RAW DATA:
# # # # # # #

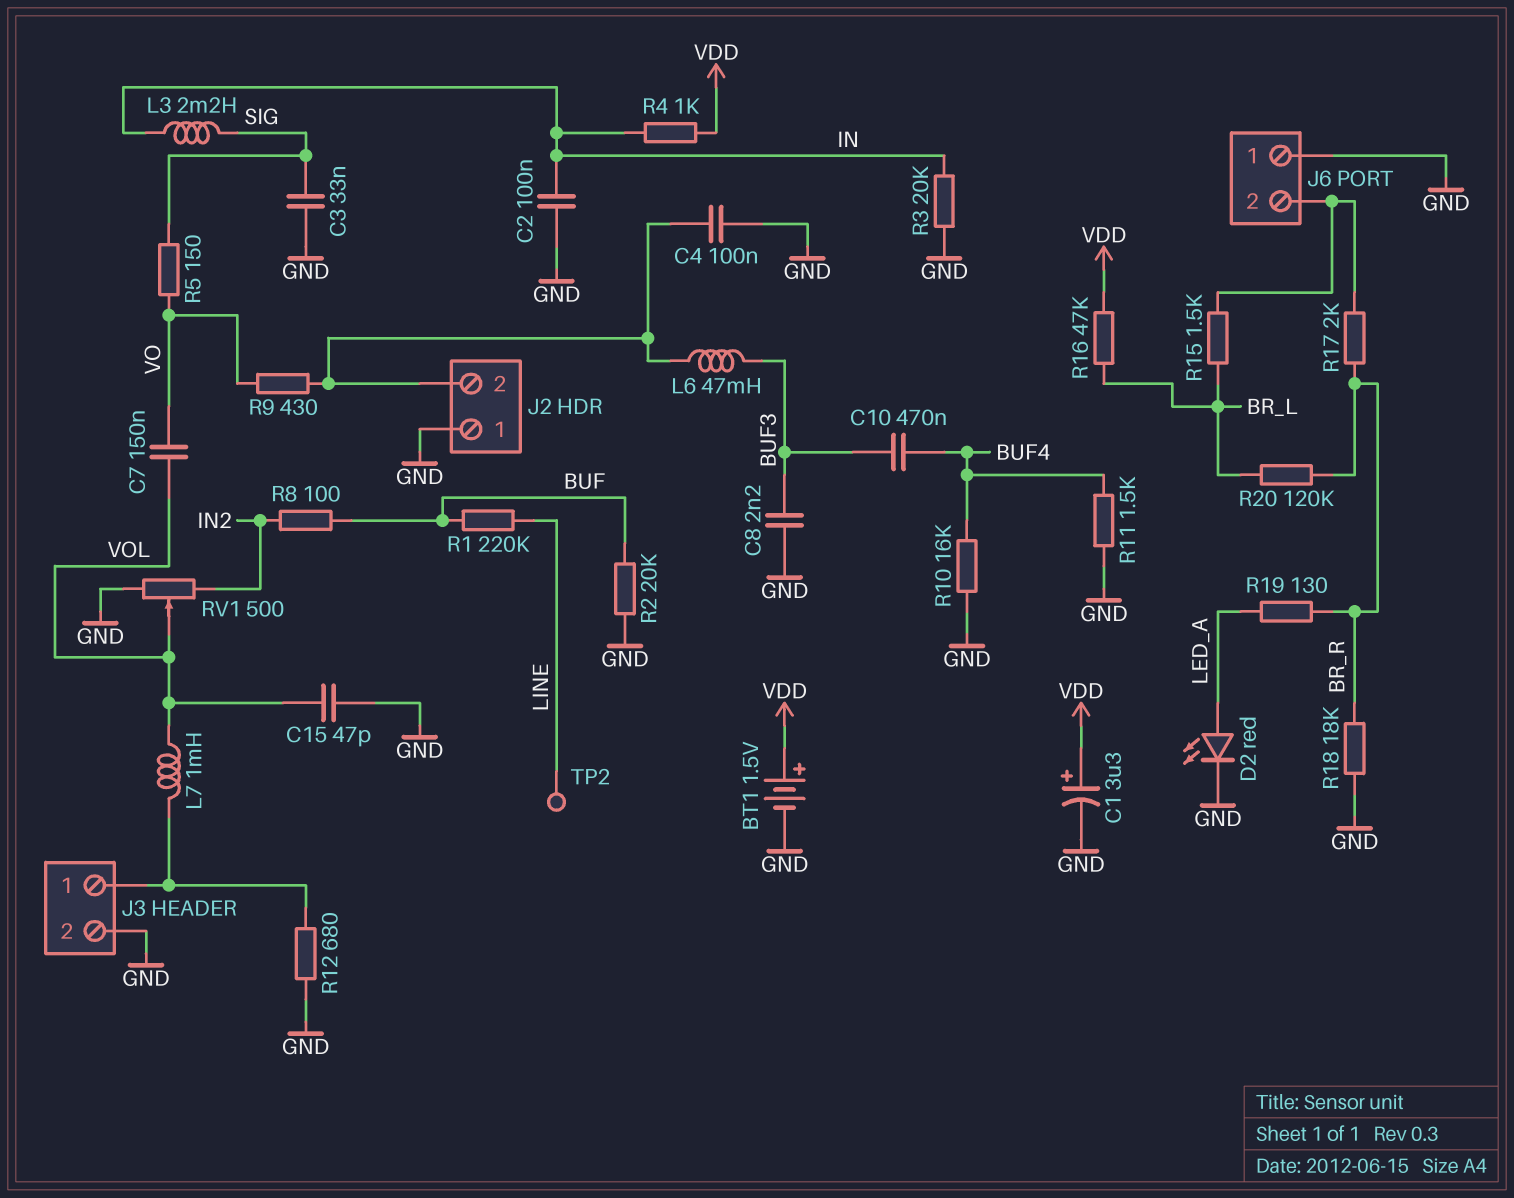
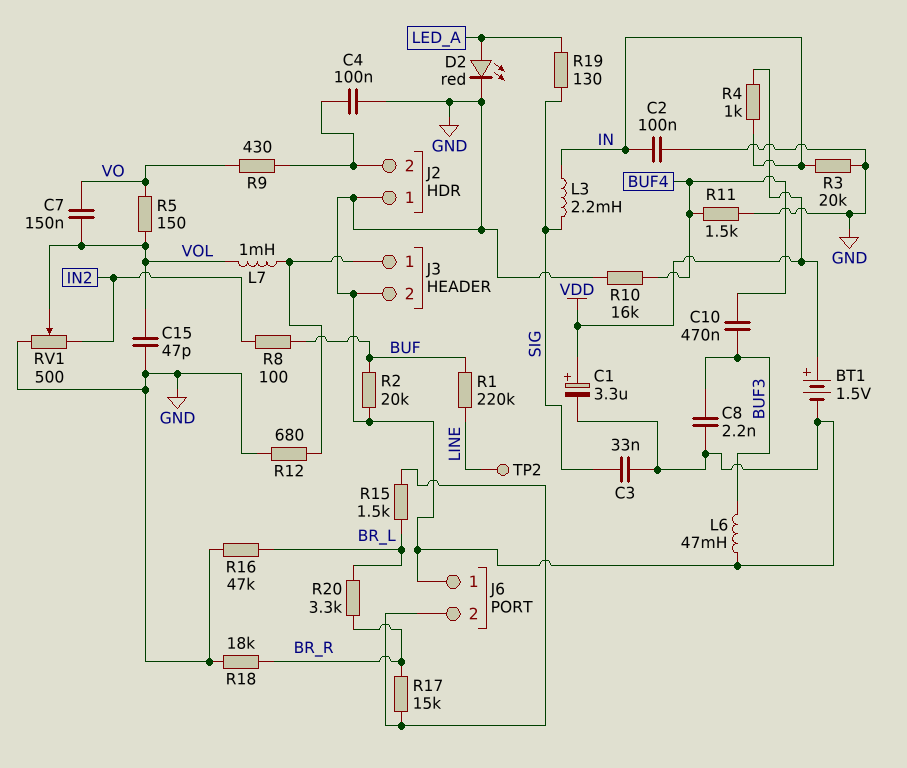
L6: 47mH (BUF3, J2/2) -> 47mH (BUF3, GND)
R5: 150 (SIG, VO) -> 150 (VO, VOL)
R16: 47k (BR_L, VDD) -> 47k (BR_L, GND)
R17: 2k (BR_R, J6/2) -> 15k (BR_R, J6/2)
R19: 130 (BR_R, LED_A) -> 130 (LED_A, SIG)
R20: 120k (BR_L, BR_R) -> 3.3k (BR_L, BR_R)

# # # # # # #

THE TASK: Where pictures sit among the data above, omit them, and output the rest exactly.

TASK RESULT:
L6: 47mH (BUF3, J2/2) -> 47mH (BUF3, GND)
R5: 150 (SIG, VO) -> 150 (VO, VOL)
R16: 47k (BR_L, VDD) -> 47k (BR_L, GND)
R17: 2k (BR_R, J6/2) -> 15k (BR_R, J6/2)
R19: 130 (BR_R, LED_A) -> 130 (LED_A, SIG)
R20: 120k (BR_L, BR_R) -> 3.3k (BR_L, BR_R)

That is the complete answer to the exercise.